• [EXERCISE DETAILS] Only some lines are wanted. Transcribe, exactly, the lines below from the line with "glasses/ebony 741,223,901,337 =>" up to and including the line with "star/green 409,513,462,562 =>".

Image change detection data
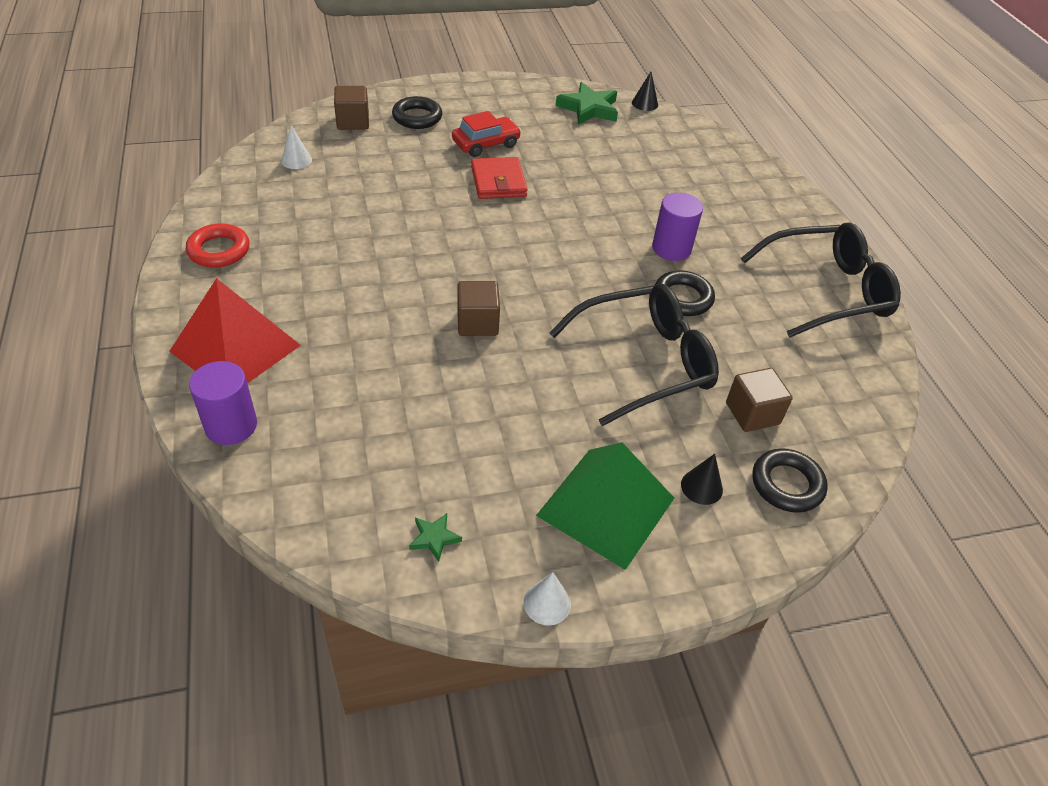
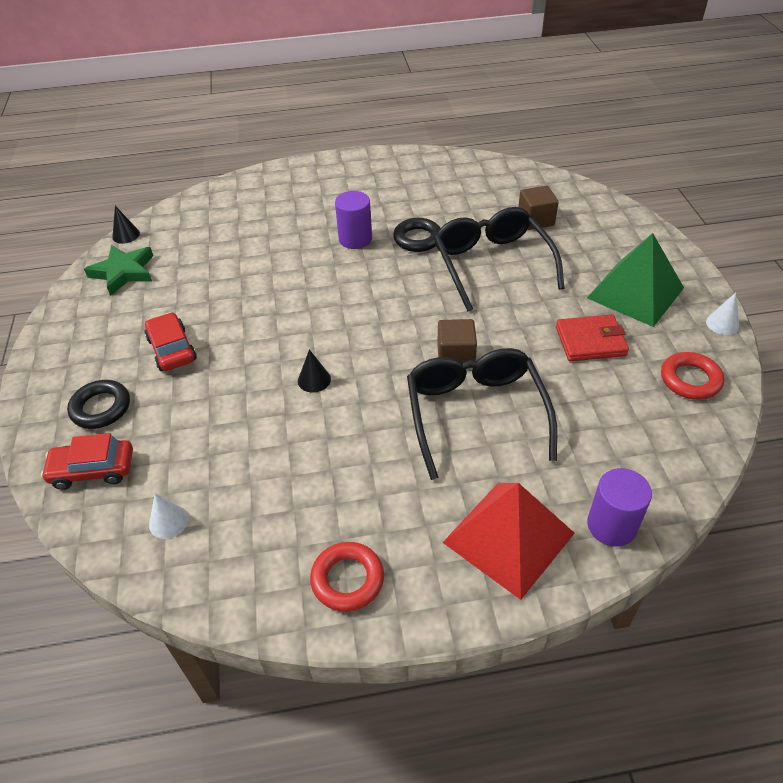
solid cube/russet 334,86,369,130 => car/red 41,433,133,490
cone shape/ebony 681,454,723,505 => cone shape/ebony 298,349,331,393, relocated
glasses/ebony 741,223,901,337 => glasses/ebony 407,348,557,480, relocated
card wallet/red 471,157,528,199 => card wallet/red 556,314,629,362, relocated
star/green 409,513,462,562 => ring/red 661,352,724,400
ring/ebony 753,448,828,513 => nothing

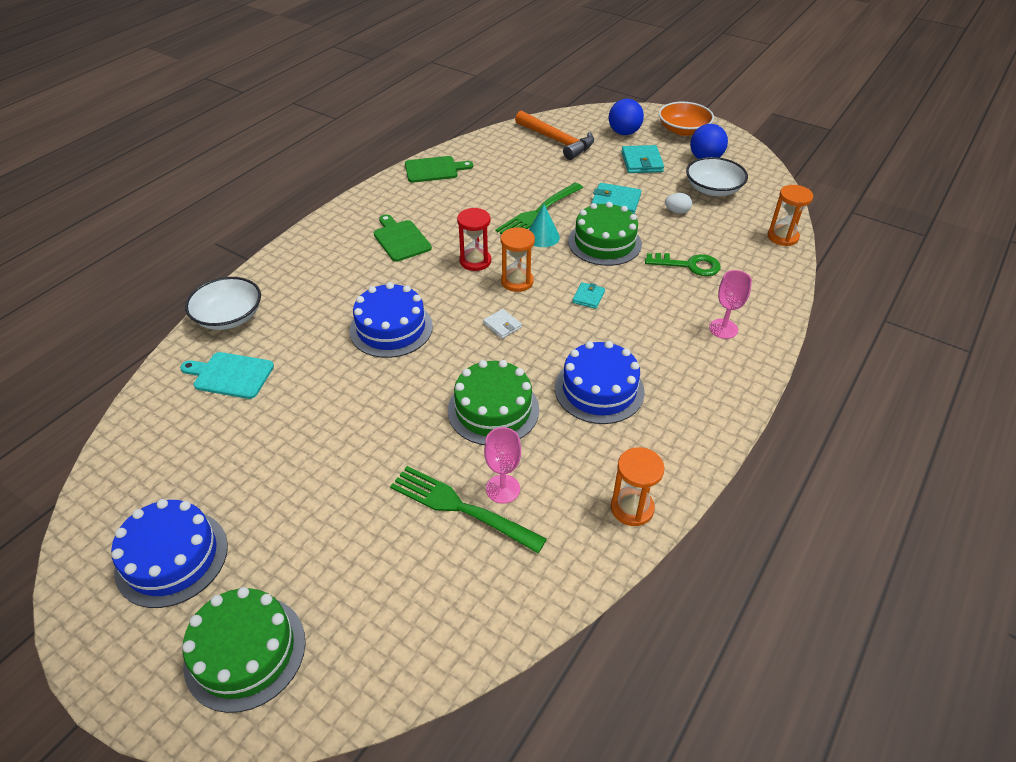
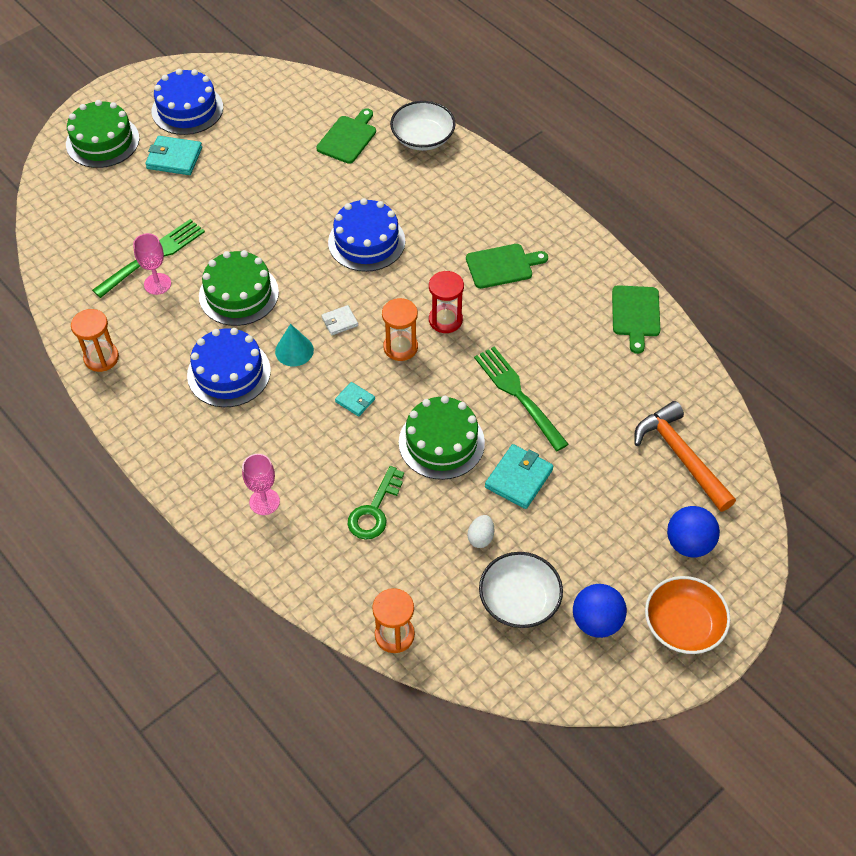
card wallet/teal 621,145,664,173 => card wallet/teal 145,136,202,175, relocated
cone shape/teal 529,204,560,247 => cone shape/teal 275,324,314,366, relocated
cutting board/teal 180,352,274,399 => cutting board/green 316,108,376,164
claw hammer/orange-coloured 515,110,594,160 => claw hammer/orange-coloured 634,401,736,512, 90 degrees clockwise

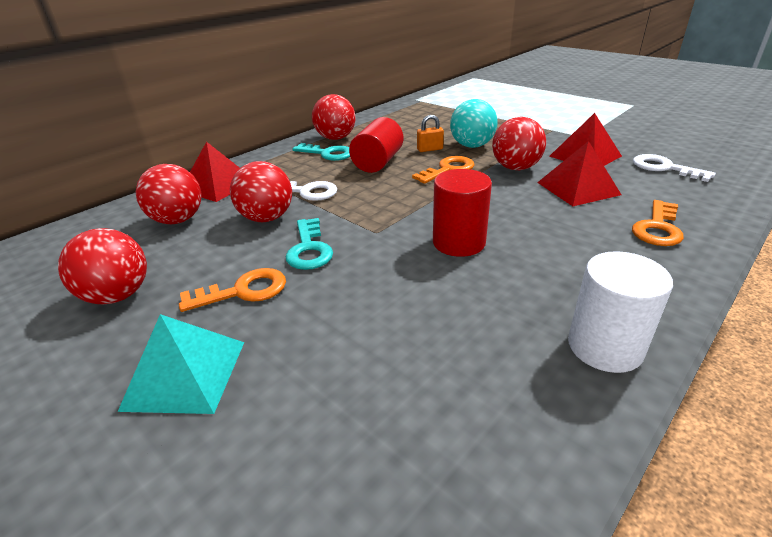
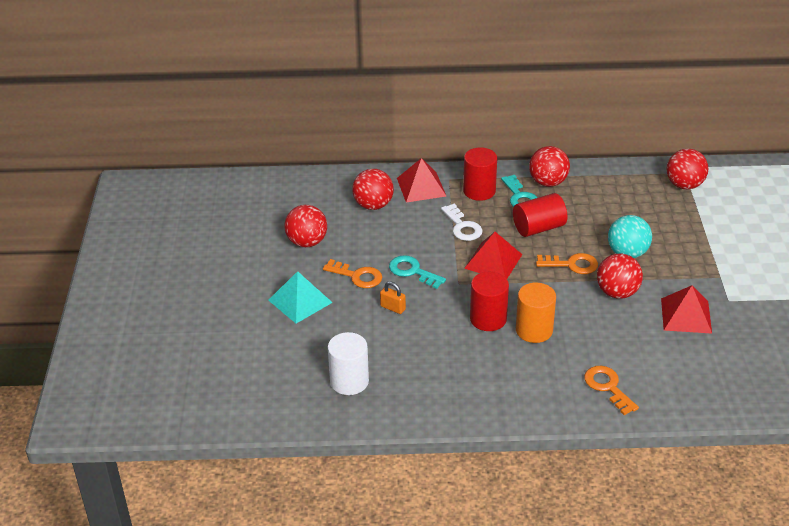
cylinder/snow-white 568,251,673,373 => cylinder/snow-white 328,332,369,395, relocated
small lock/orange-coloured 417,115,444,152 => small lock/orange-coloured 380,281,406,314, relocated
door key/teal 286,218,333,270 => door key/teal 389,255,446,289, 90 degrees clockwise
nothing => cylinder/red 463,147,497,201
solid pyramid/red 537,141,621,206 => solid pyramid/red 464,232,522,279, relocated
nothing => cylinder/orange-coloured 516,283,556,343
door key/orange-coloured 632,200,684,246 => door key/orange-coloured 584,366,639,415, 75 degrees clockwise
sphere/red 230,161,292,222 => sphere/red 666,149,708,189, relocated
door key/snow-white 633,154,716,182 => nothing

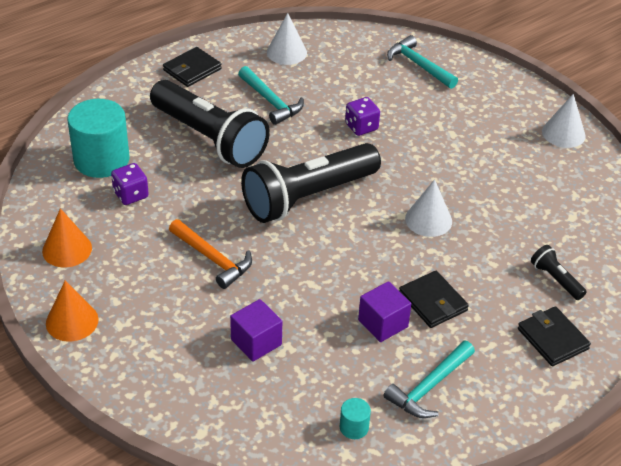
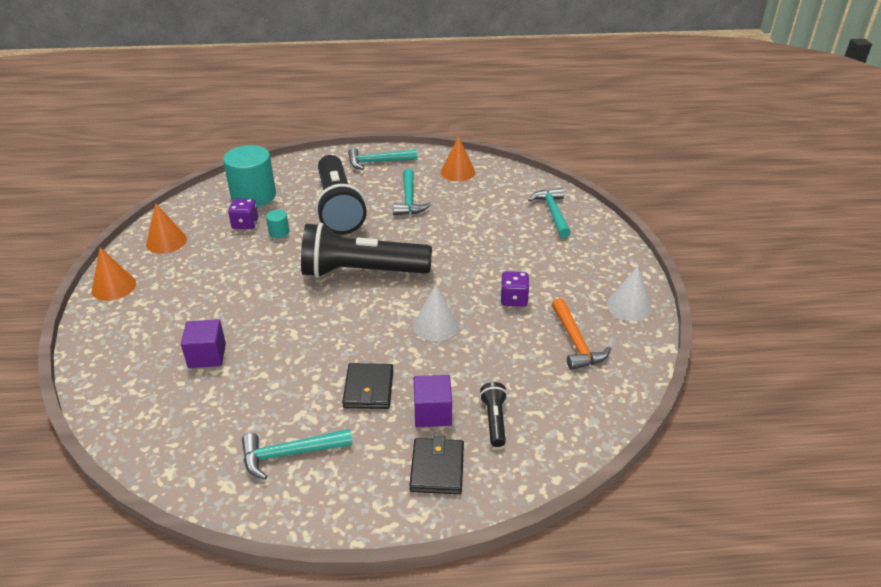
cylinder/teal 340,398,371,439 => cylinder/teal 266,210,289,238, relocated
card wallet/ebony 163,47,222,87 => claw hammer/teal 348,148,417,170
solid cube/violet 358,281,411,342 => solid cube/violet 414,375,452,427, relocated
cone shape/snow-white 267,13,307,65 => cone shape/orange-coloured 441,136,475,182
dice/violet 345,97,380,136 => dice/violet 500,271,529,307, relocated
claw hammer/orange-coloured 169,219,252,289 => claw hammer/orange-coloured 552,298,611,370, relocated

• [FINAL ANSWER]
glasses/ebony 741,223,901,337 => glasses/ebony 407,348,557,480, relocated
card wallet/red 471,157,528,199 => card wallet/red 556,314,629,362, relocated
star/green 409,513,462,562 => ring/red 661,352,724,400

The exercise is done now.